Task statement —
After locating the line with "- snow-white block (no. 3 from left)" in the data that follows, return it and every later line exactly, up to and including the line with "camera: 25 degrees left, 10 degrees up".

===== Supplied entries =====

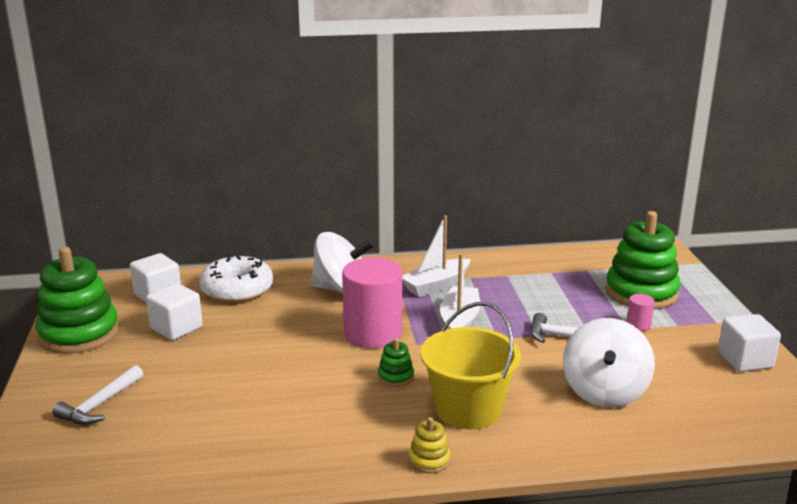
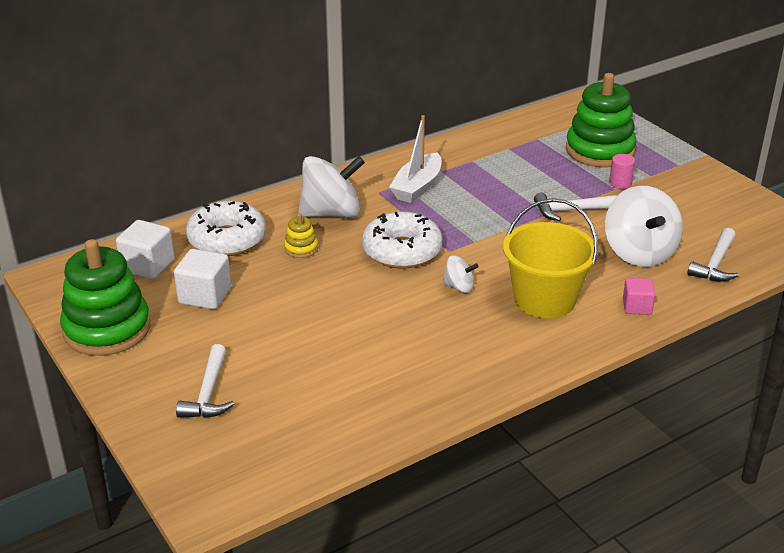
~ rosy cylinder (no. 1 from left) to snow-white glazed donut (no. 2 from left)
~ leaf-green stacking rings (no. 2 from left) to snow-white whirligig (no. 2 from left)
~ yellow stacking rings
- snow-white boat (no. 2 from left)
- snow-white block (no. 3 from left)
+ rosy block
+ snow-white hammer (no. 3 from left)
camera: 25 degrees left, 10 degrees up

=====
===== Supplied entries =====

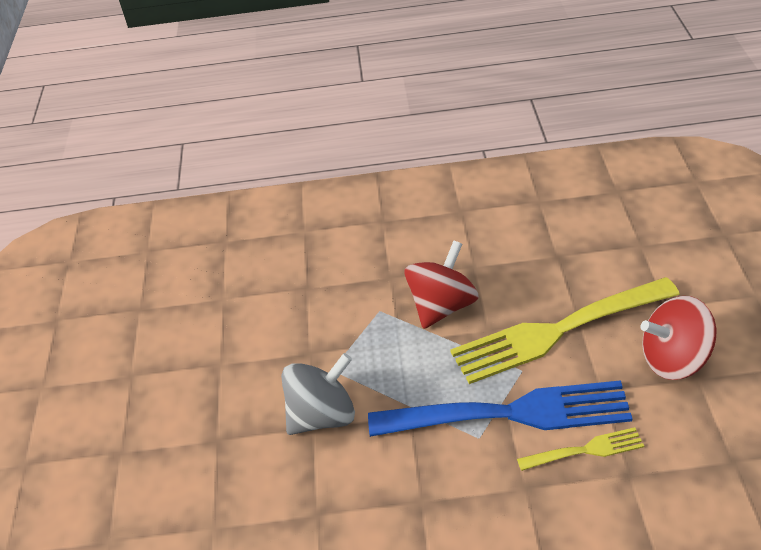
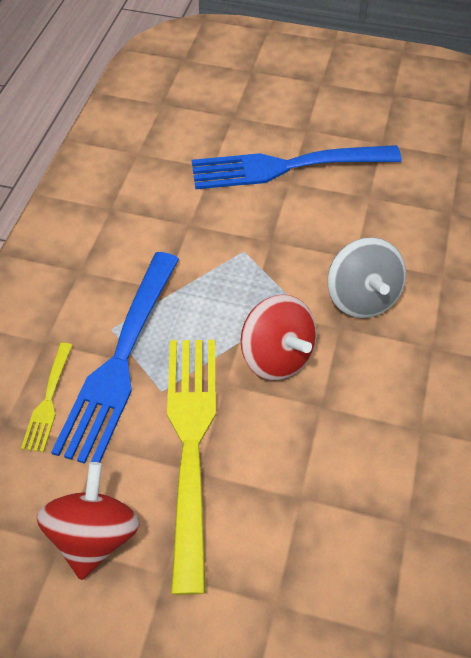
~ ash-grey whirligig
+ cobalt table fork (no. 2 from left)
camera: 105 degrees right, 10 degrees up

=====

Result of this exercise —
- snow-white block (no. 3 from left)
+ rosy block
+ snow-white hammer (no. 3 from left)
camera: 25 degrees left, 10 degrees up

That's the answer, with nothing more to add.